◆ **Work to complete**:
Using the entries below, copy exactly each line from the line with "STEPPER3 pin IN1: MO -> 10" up to and including the line with "BARO pin SCL: D5 -> D8", with every picture left out.

◆ **Stored data**:
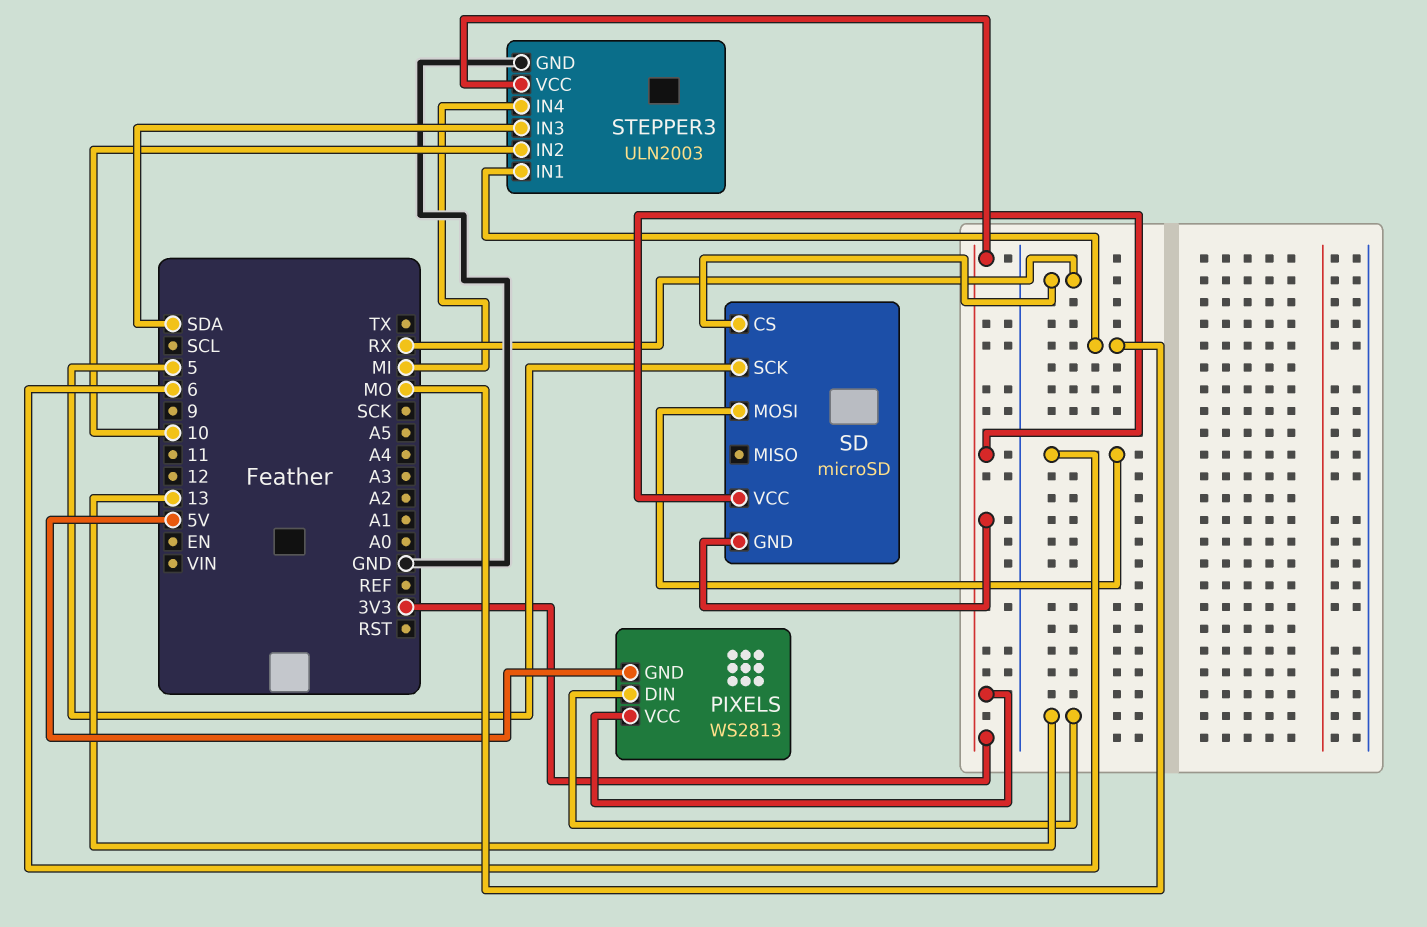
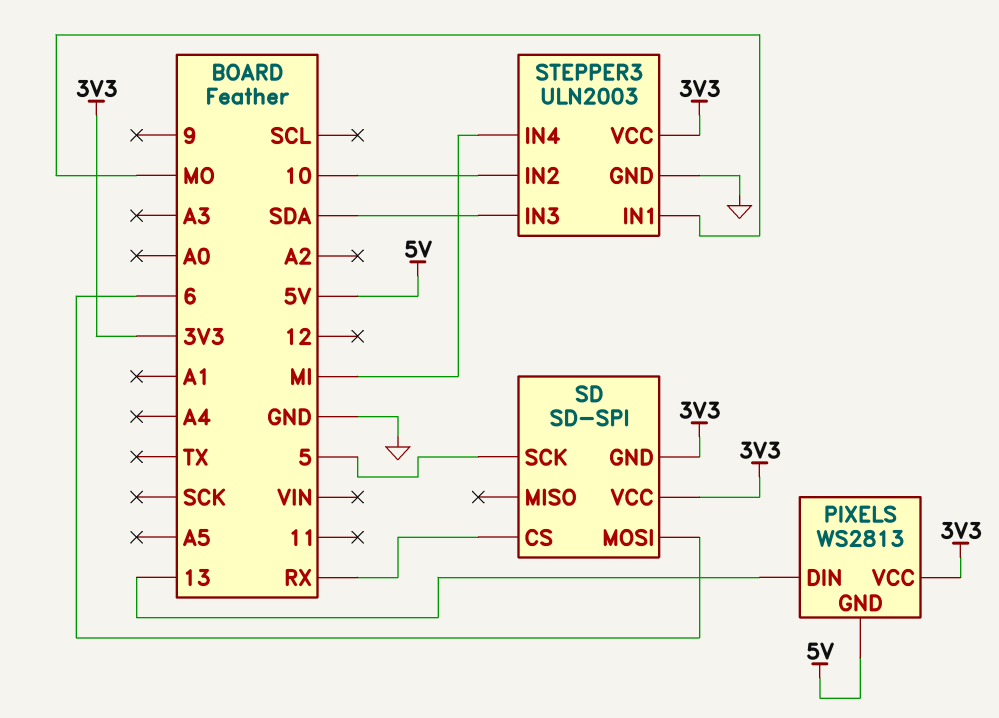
SD: microSD -> SD-SPI

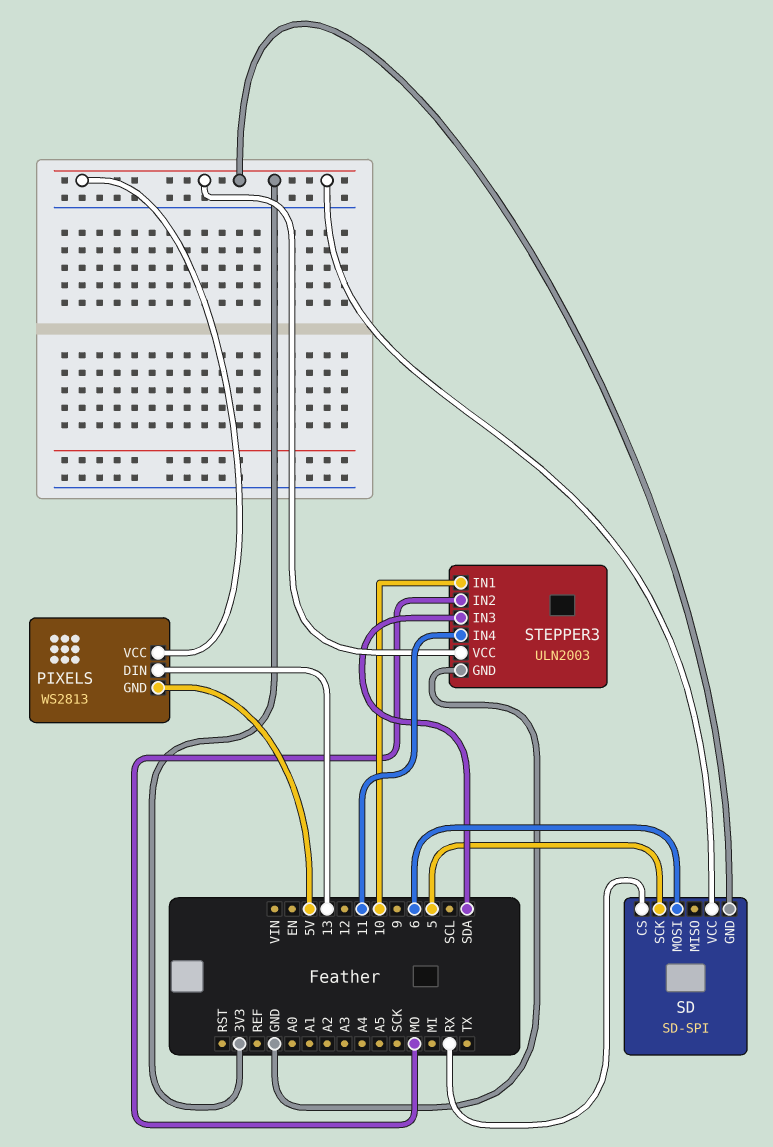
STEPPER3 pin IN1: MO -> 10
STEPPER3 pin IN2: 10 -> MO
STEPPER3 pin IN4: MI -> 11

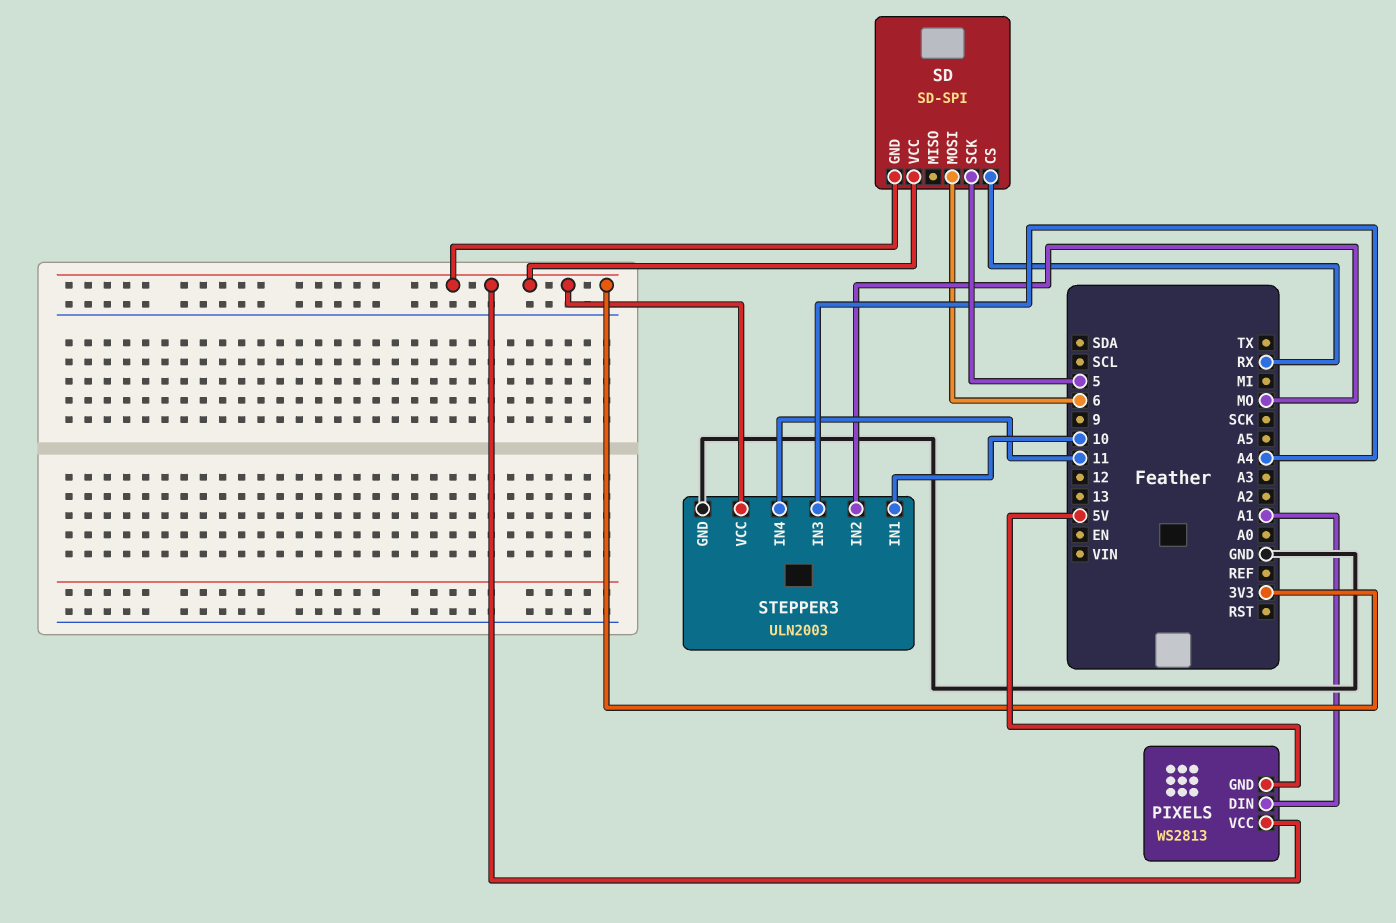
PIXELS pin DIN: 13 -> A1
STEPPER3 pin IN3: SDA -> A4

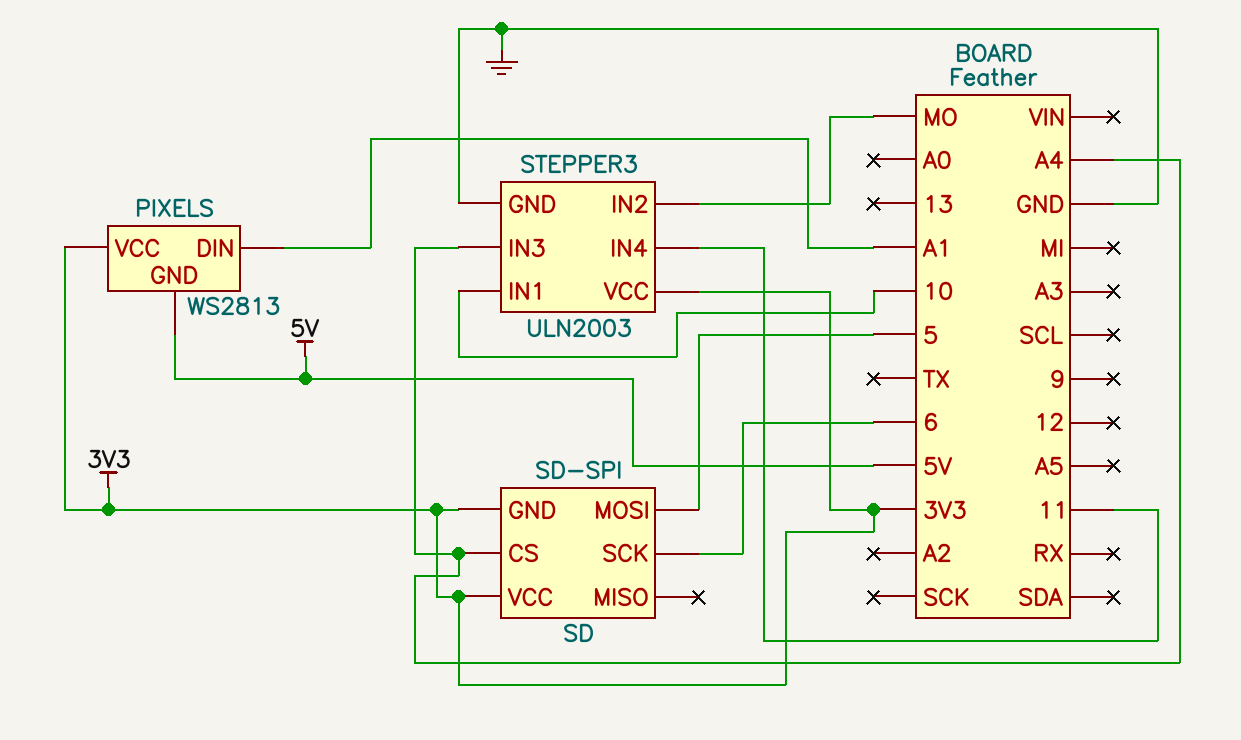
SD pin CS: RX -> A4
SD pin MOSI: 6 -> 5
SD pin SCK: 5 -> 6

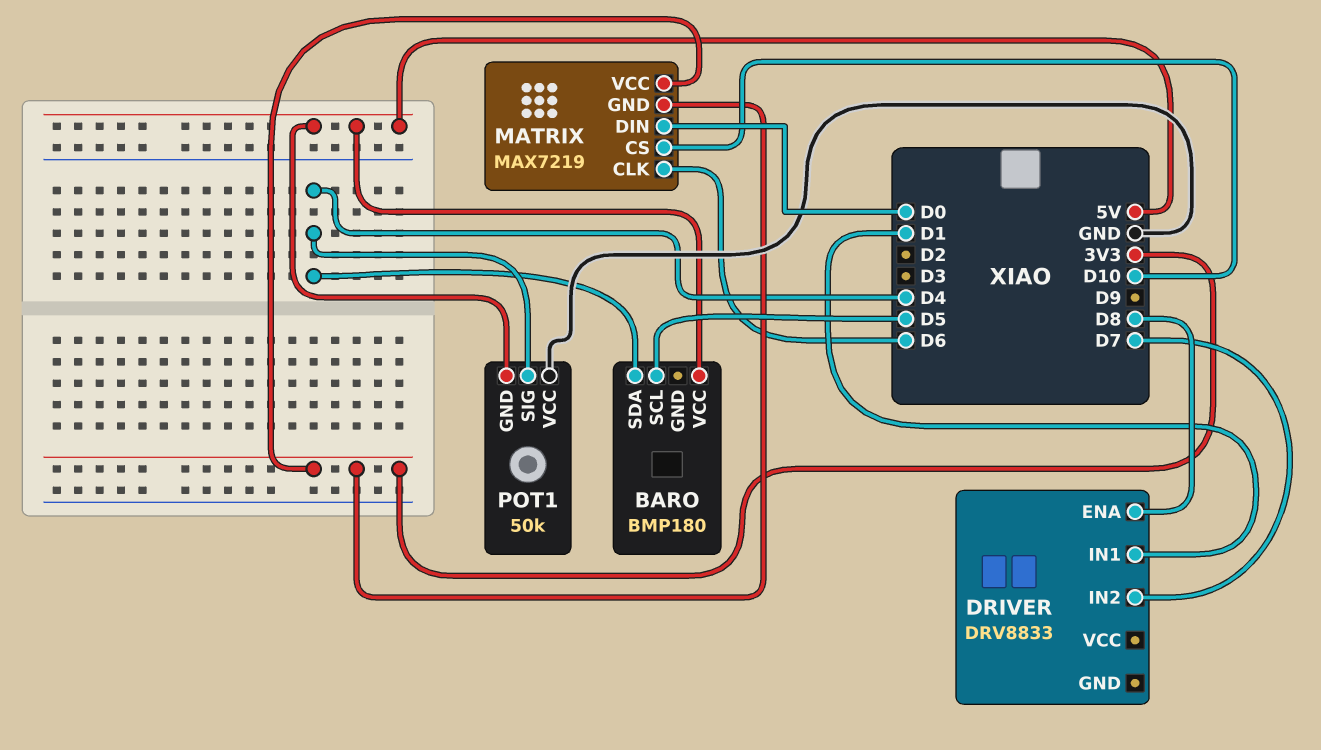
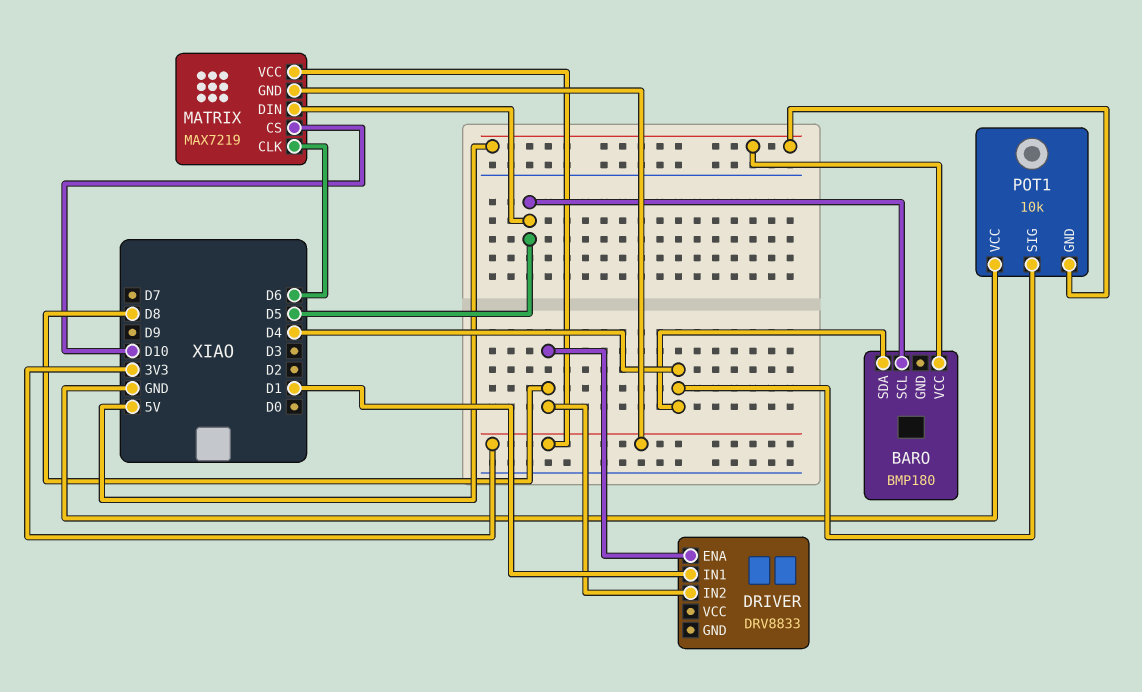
DRIVER pin IN2: D7 -> D8
MATRIX pin DIN: D0 -> D5
POT1: 50k -> 10k

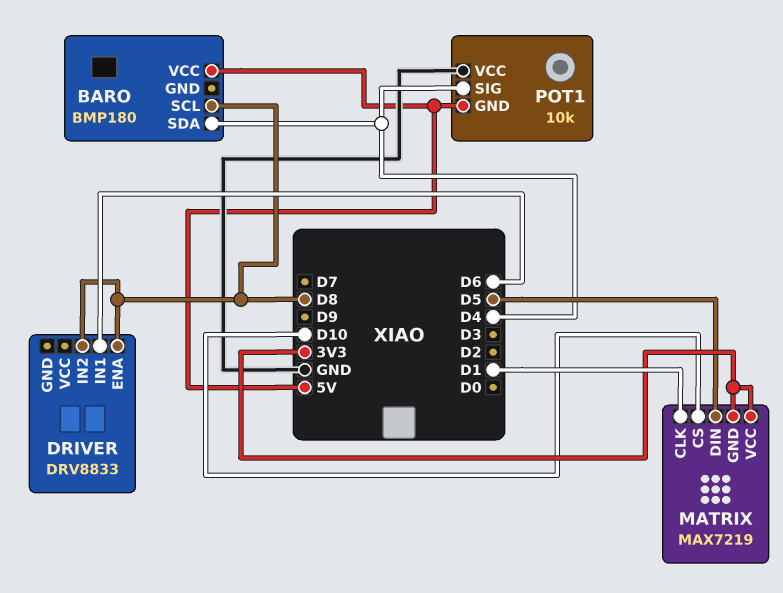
BARO pin SCL: D5 -> D8
DRIVER pin IN1: D1 -> D6
MATRIX pin CLK: D6 -> D1

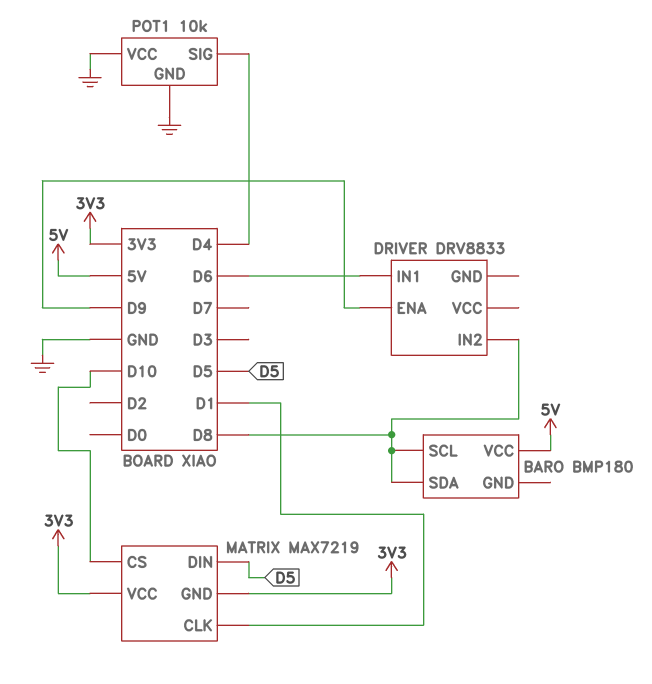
BARO pin SDA: D4 -> D8
DRIVER pin ENA: D8 -> D9
POT1 pin GND: 5V -> GND

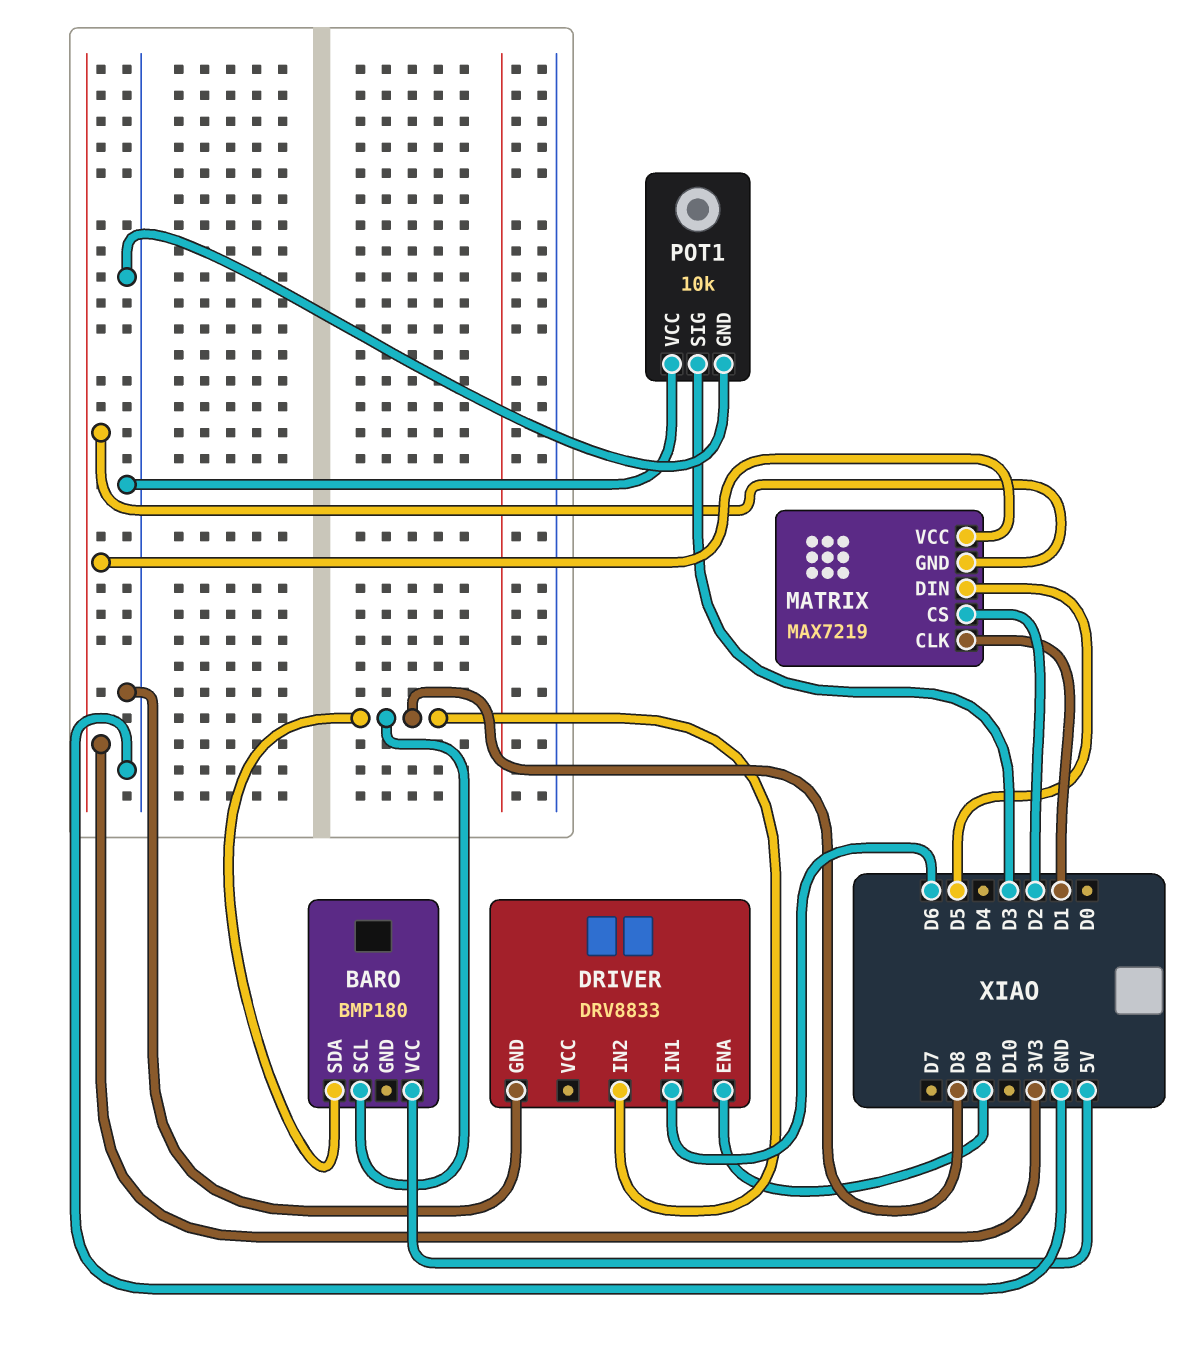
DRIVER pin GND: none -> GND
MATRIX pin CS: D10 -> D2
POT1 pin SIG: D4 -> D3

◆ **Task answer**:
STEPPER3 pin IN1: MO -> 10
STEPPER3 pin IN2: 10 -> MO
STEPPER3 pin IN4: MI -> 11

PIXELS pin DIN: 13 -> A1
STEPPER3 pin IN3: SDA -> A4

SD pin CS: RX -> A4
SD pin MOSI: 6 -> 5
SD pin SCK: 5 -> 6

DRIVER pin IN2: D7 -> D8
MATRIX pin DIN: D0 -> D5
POT1: 50k -> 10k

BARO pin SCL: D5 -> D8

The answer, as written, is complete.